[Material to process — start]

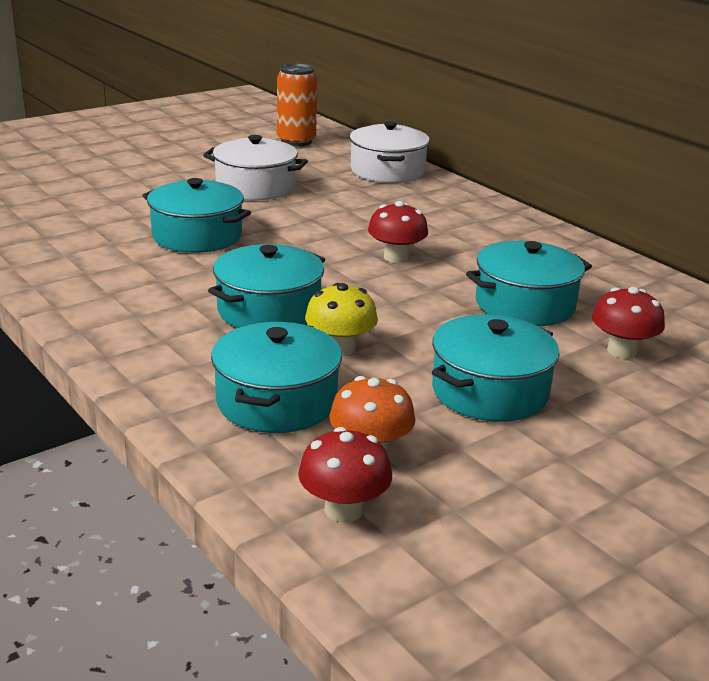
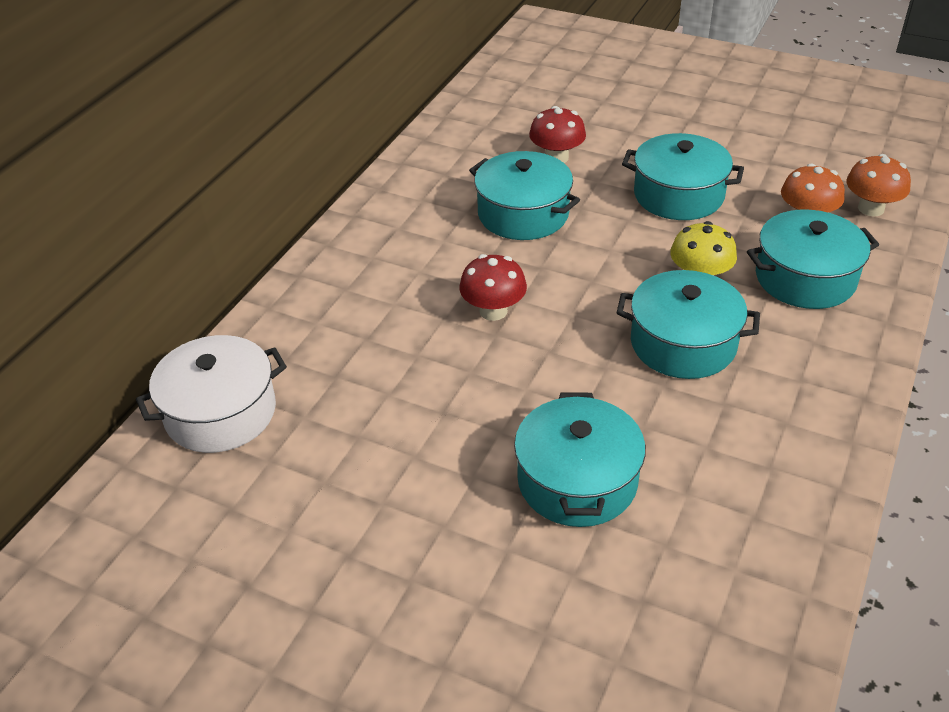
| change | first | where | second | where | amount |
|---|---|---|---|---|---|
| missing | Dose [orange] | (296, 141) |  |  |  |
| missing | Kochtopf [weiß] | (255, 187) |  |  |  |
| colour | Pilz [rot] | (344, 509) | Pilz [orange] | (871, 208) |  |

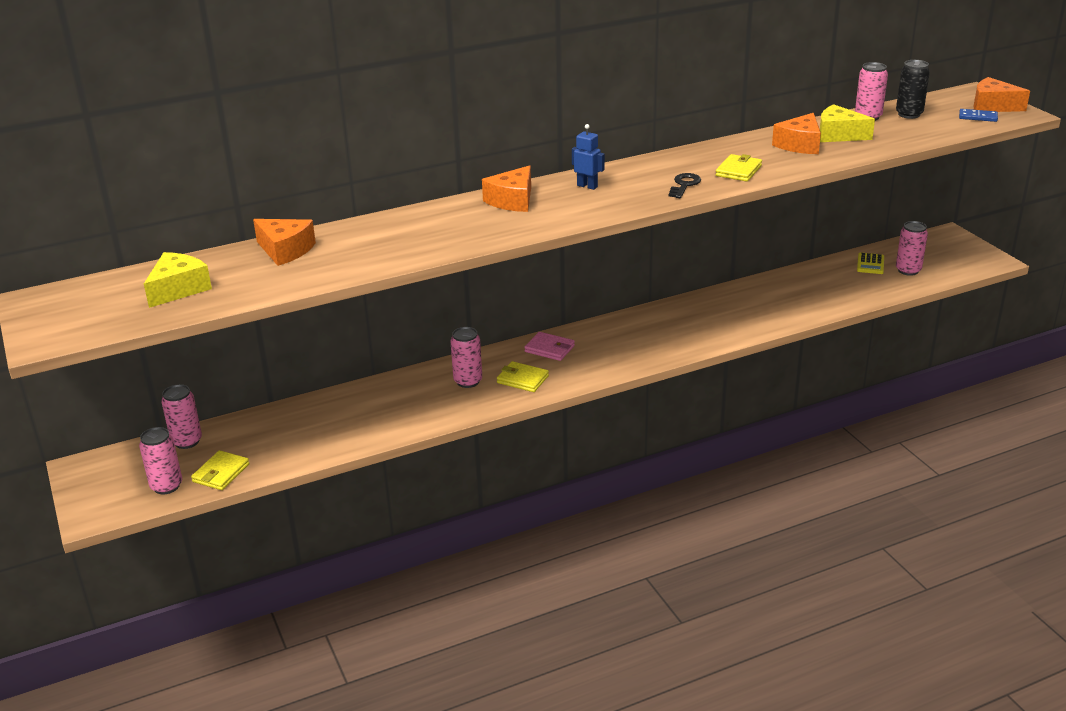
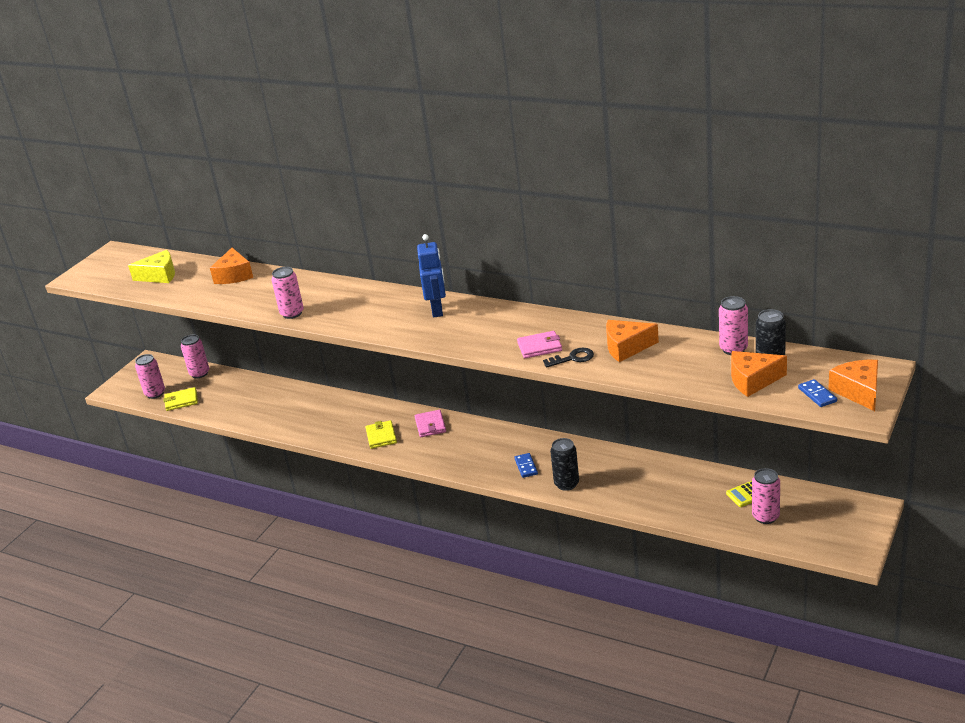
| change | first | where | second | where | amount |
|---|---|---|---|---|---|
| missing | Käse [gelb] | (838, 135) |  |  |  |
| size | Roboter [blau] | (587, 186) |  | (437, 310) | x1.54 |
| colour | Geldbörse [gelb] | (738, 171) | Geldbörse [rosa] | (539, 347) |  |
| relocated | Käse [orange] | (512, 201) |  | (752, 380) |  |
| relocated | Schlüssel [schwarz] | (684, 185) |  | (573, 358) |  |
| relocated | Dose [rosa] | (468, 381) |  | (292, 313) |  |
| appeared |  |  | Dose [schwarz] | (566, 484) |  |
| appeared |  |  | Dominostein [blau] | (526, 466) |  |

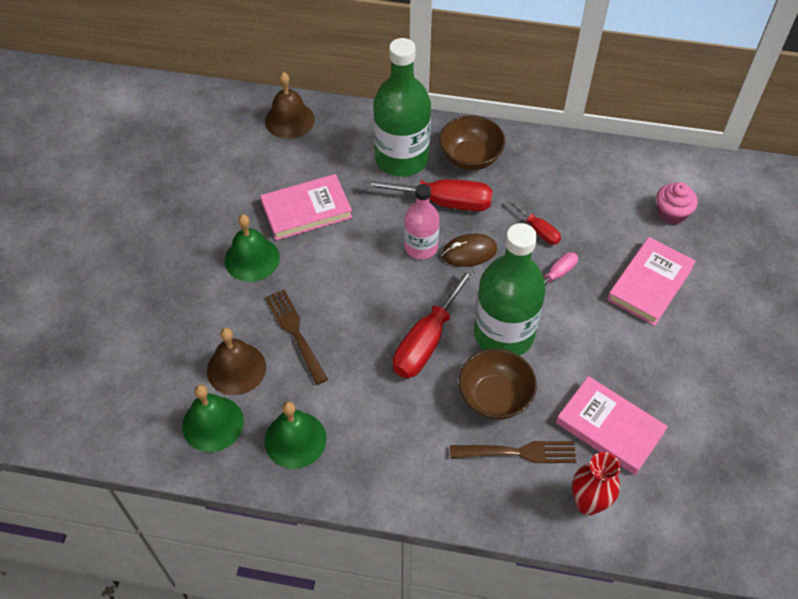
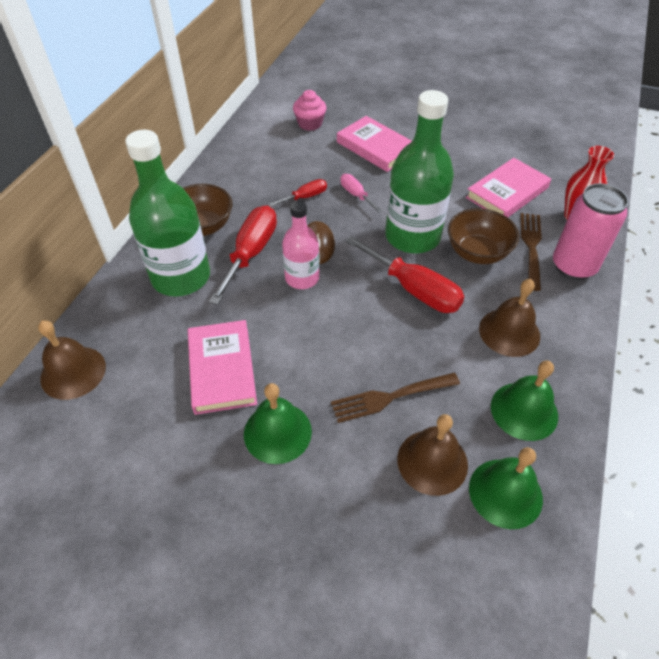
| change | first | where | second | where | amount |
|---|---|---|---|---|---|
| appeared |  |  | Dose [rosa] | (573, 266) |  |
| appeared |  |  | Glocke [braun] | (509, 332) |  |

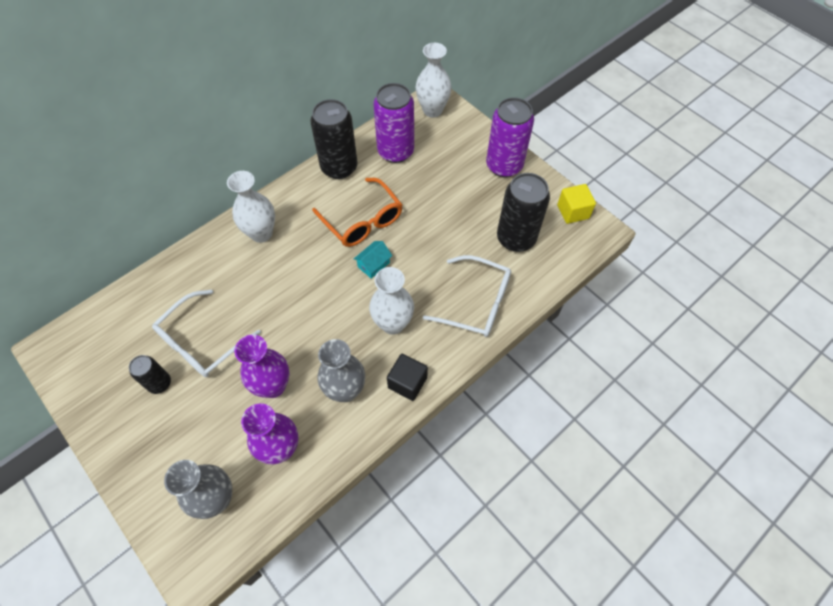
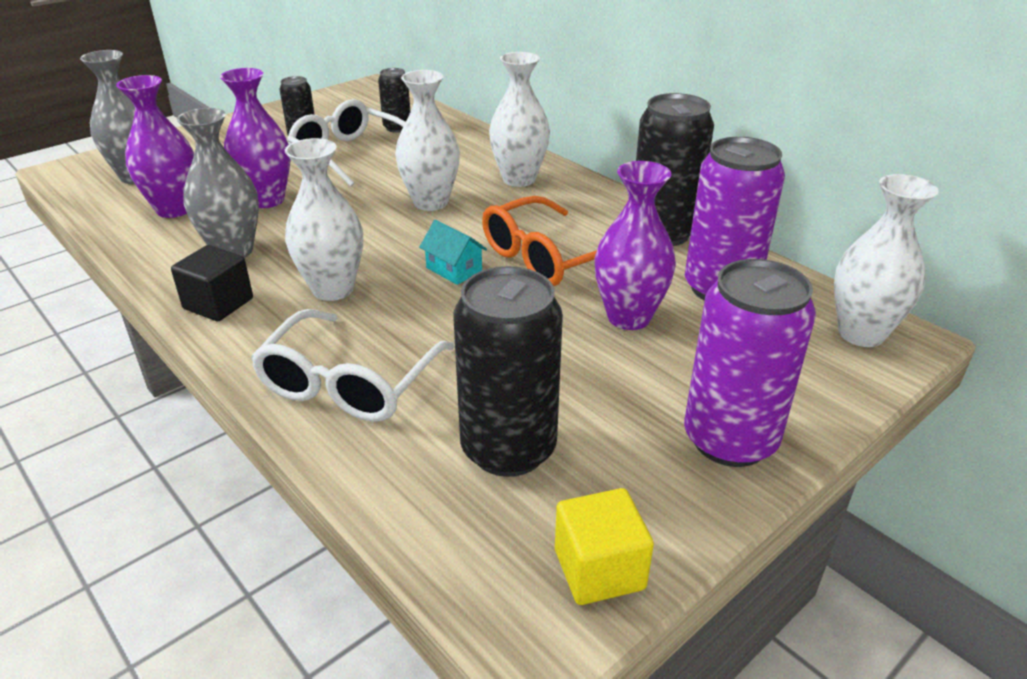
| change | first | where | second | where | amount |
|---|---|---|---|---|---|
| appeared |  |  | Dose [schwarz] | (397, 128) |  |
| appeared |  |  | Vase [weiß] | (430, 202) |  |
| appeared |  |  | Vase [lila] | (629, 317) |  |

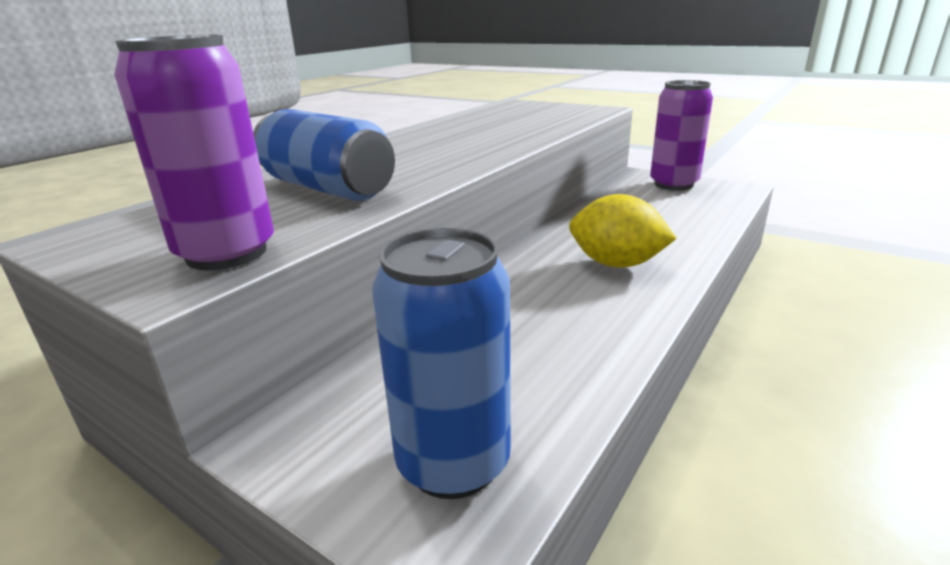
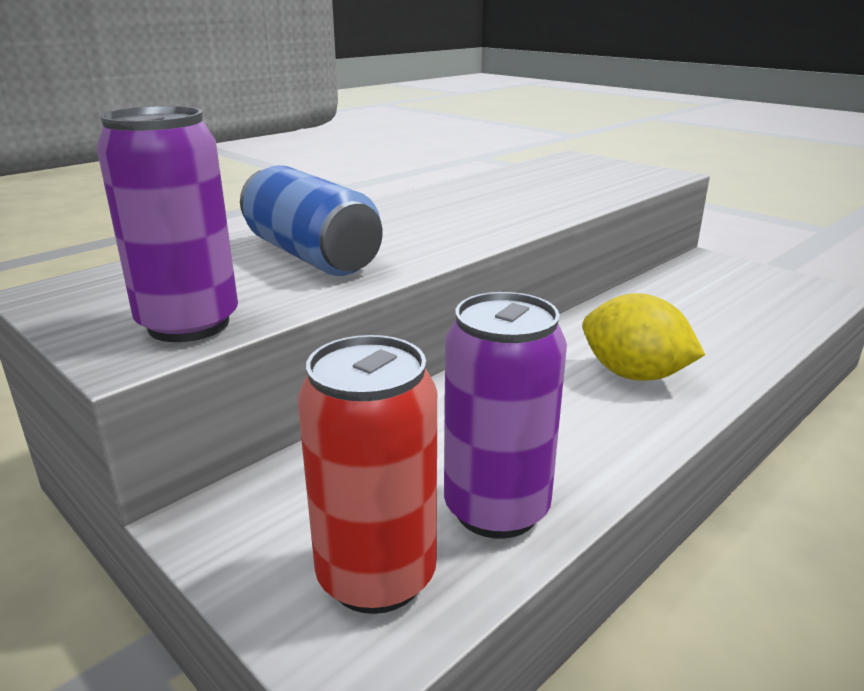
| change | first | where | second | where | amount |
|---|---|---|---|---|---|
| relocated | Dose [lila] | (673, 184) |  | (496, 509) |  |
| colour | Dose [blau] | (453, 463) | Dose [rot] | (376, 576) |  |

[Material to process — finish]

**Activity:** Reproduce exactly the lines of the entries above from the first through the line with "missing | Kochtopf", both included; pictures should not be reproduced.

**Answer to the problem:**
| change | first | where | second | where | amount |
|---|---|---|---|---|---|
| missing | Dose [orange] | (296, 141) |  |  |  |
| missing | Kochtopf [weiß] | (255, 187) |  |  |  |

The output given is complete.